- _EXERCISE BRIEF_: For the records that follow, please set down exactly the lines between the one holding "C4: 47nF (GND, VSW) -> 47nF (ADC, VSW)" and the one holding "Q2: PMOS BS250", inclusive, and only those.

- _DATA FOR REVIEW_:
────────────────

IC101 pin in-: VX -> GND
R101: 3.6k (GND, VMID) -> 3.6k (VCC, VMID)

────────────────

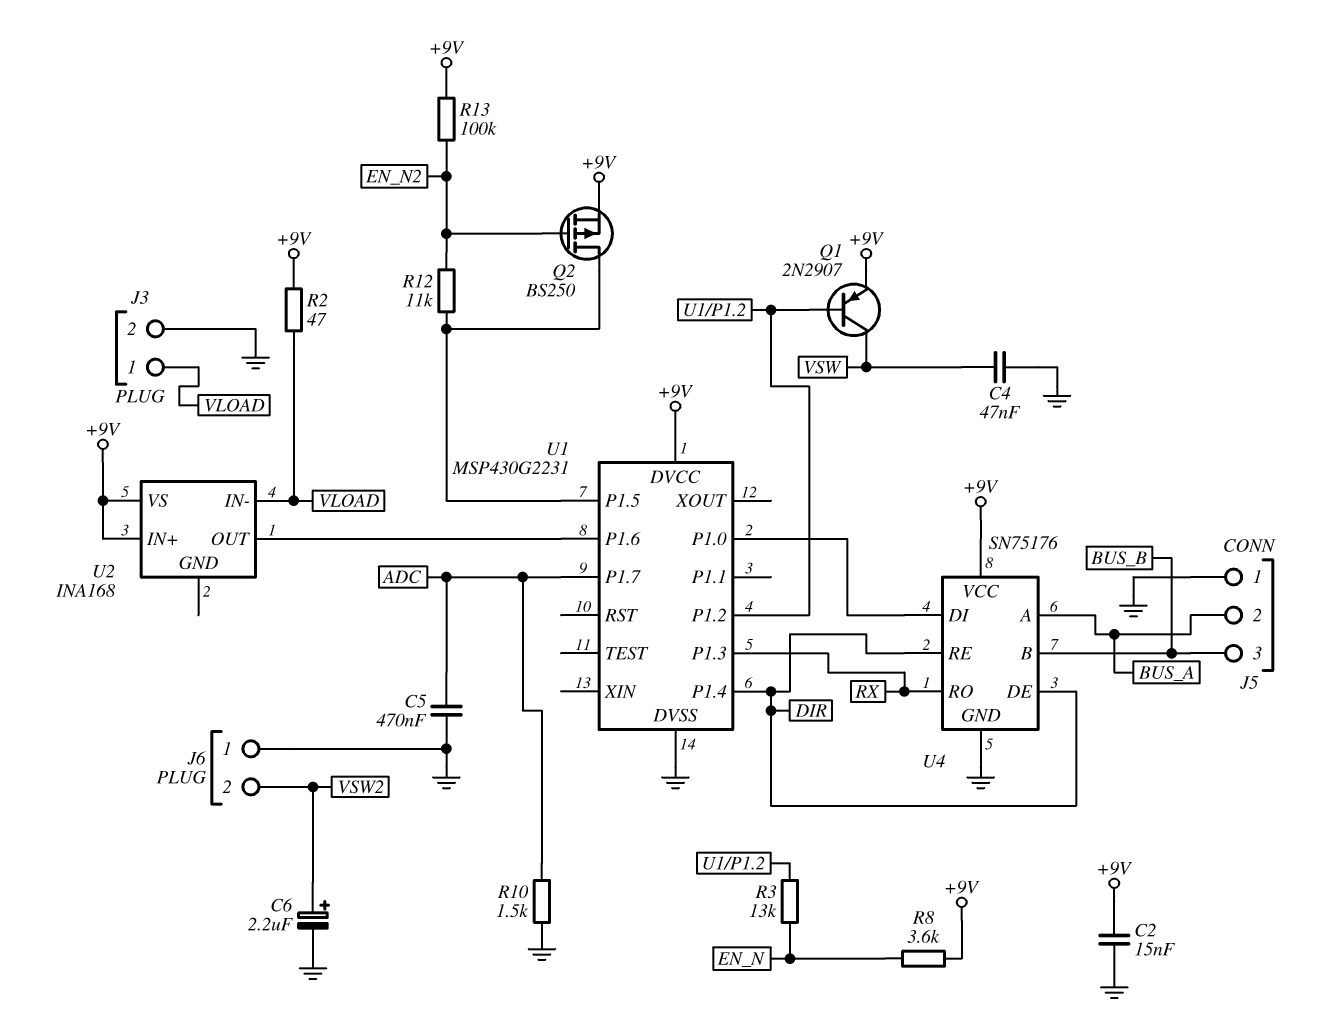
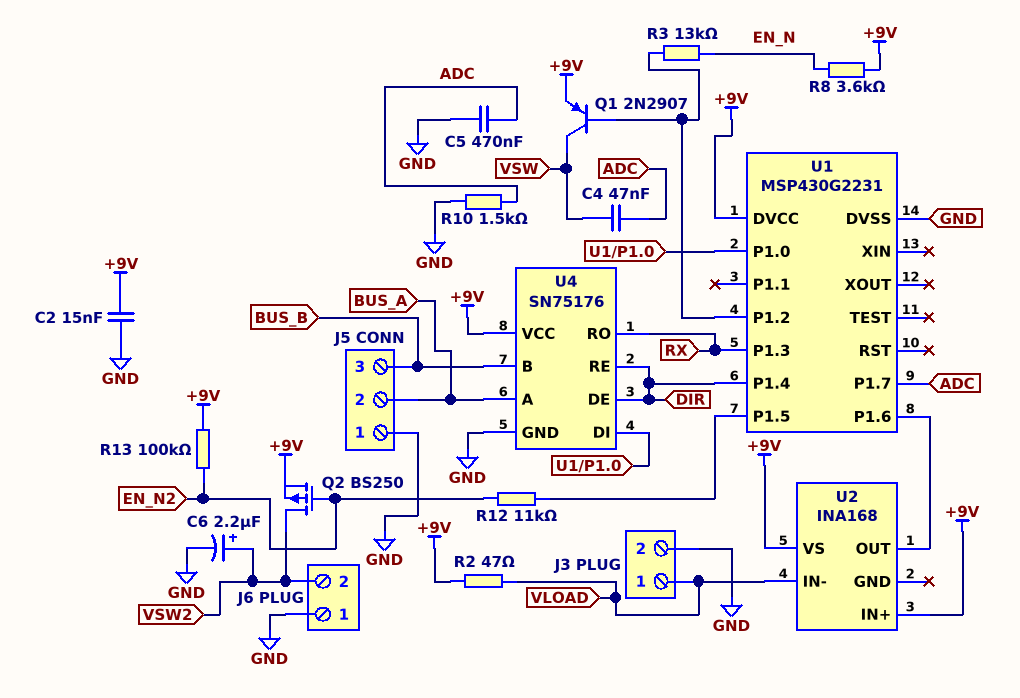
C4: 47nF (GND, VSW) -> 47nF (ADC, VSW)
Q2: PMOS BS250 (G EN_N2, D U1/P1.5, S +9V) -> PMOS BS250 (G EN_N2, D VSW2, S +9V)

────────────────

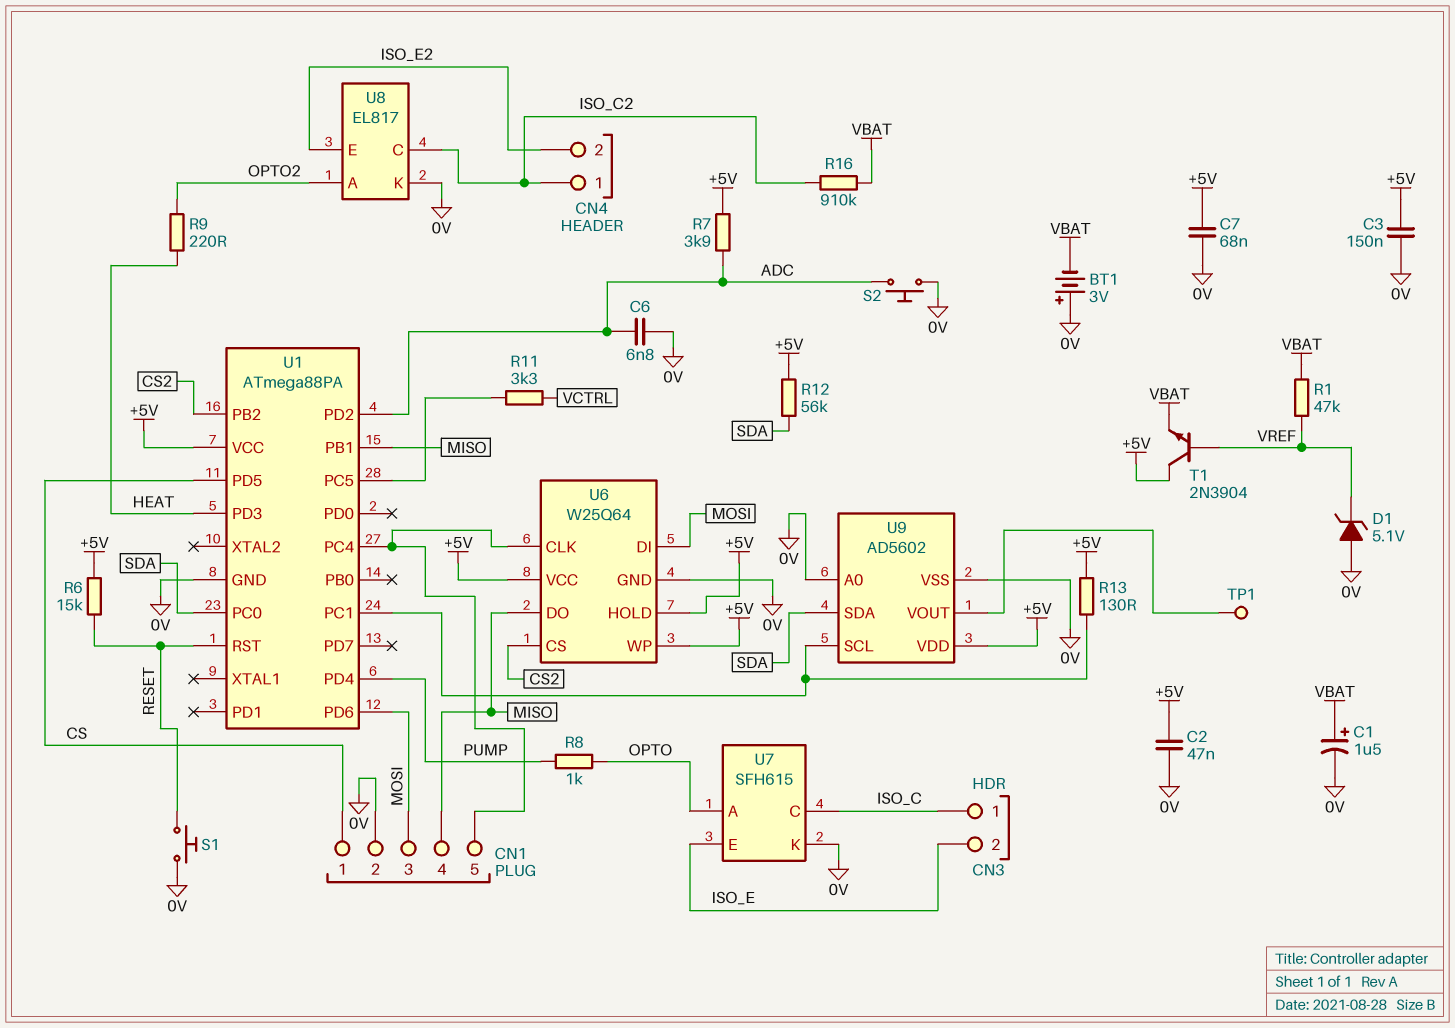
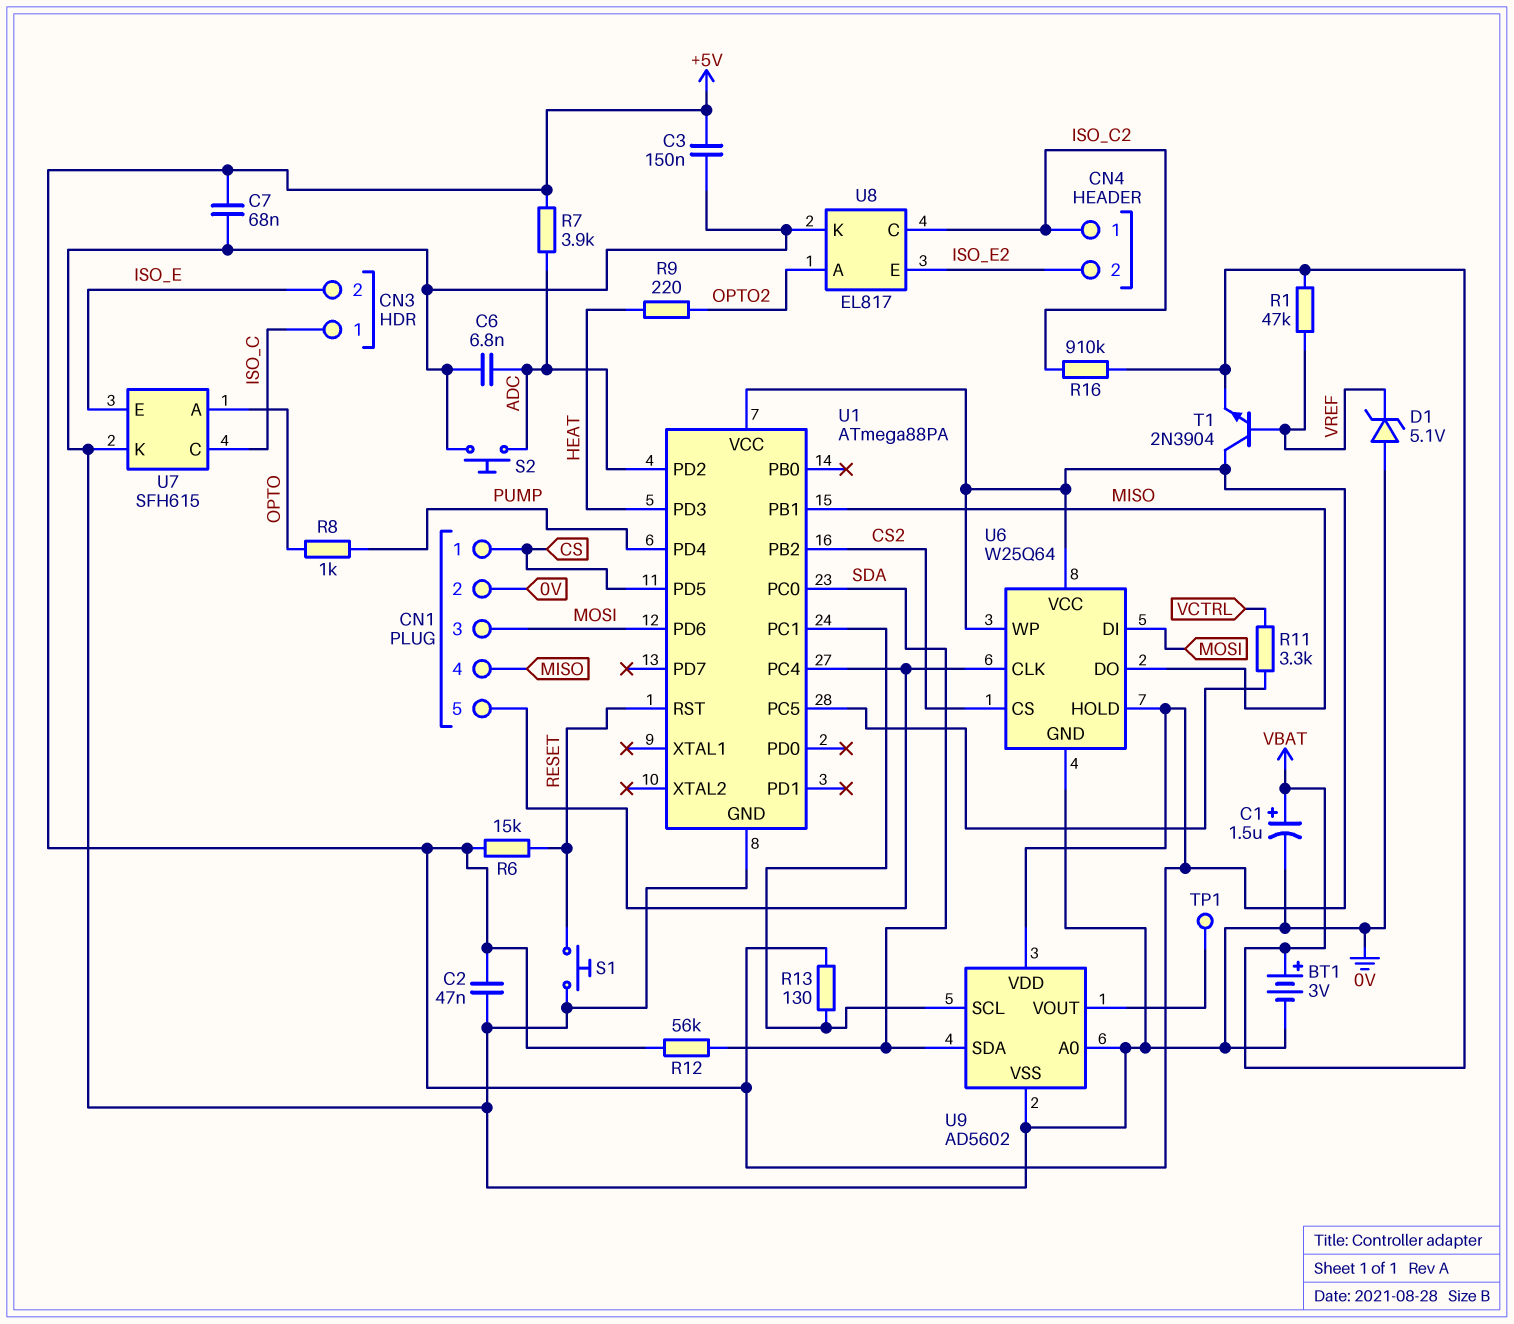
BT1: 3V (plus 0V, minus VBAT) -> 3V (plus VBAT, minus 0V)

────────────────

- _SOLUTION FOR THIS PROBLEM_:
C4: 47nF (GND, VSW) -> 47nF (ADC, VSW)
Q2: PMOS BS250 (G EN_N2, D U1/P1.5, S +9V) -> PMOS BS250 (G EN_N2, D VSW2, S +9V)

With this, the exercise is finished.